Start at the line containing "grey glasses: 0 -> 3" and transcribe every line exactly through the end of the records below, and only those lines.

[[ SUPPLIED RECORDS open ]]

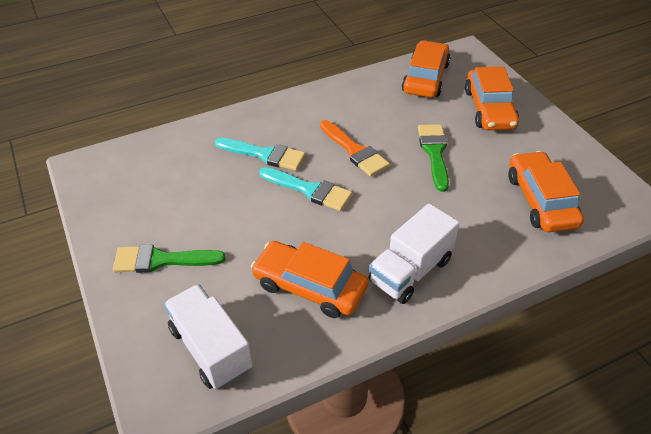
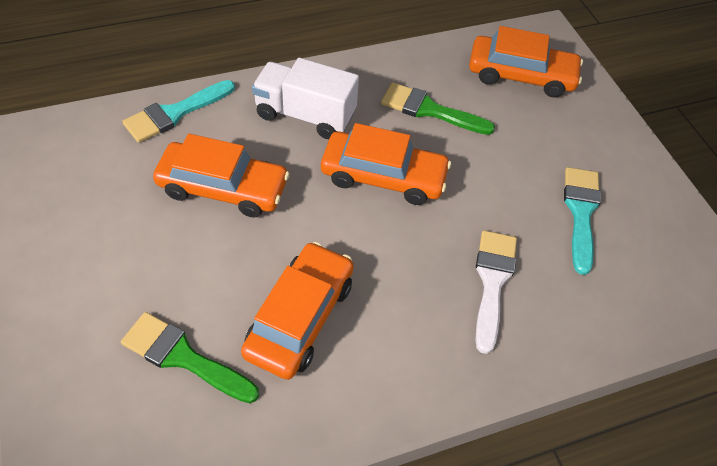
orange brush: 1 -> 0
white brush: 0 -> 1
white truck: 2 -> 1

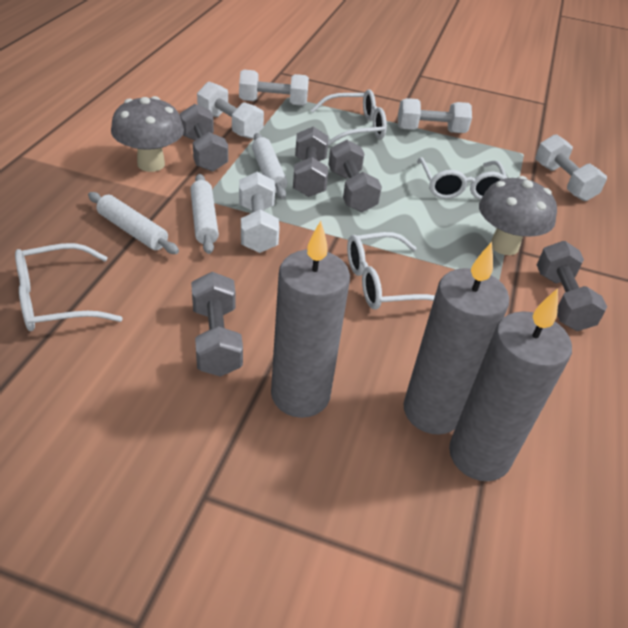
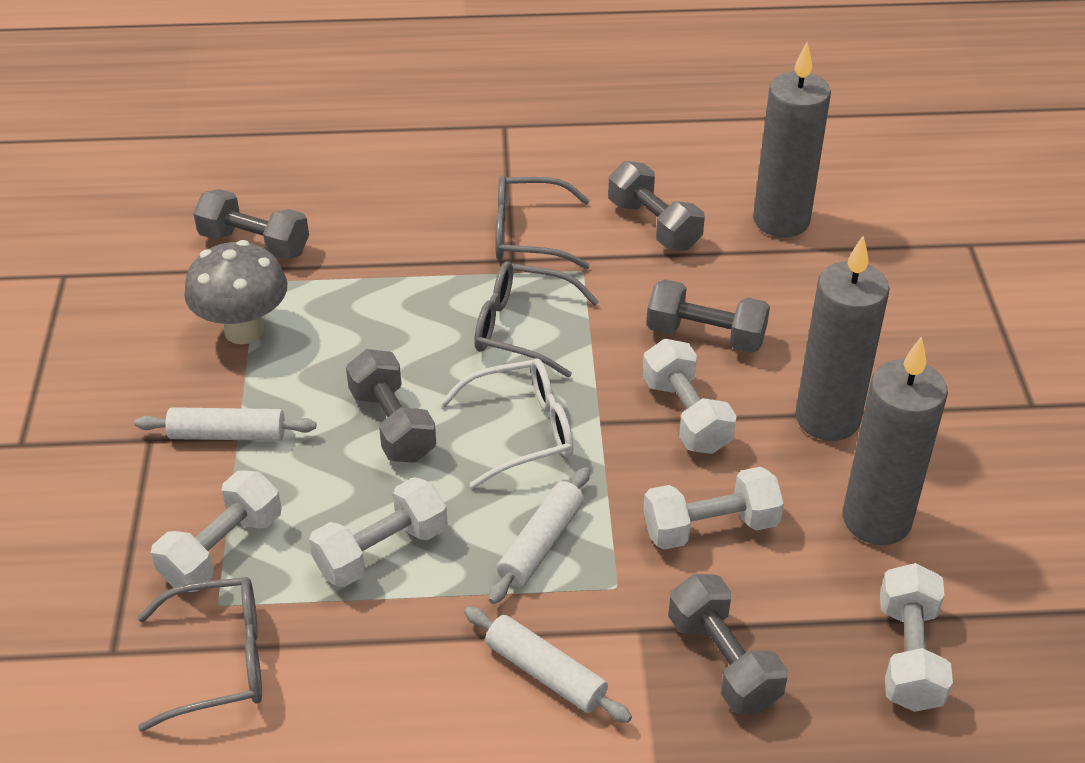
grey glasses: 0 -> 3
grey mushroom: 2 -> 1
white glasses: 4 -> 1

[[ SUPPLIED RECORDS closed ]]

▶ **PROBLEM SOLUTION**
grey glasses: 0 -> 3
grey mushroom: 2 -> 1
white glasses: 4 -> 1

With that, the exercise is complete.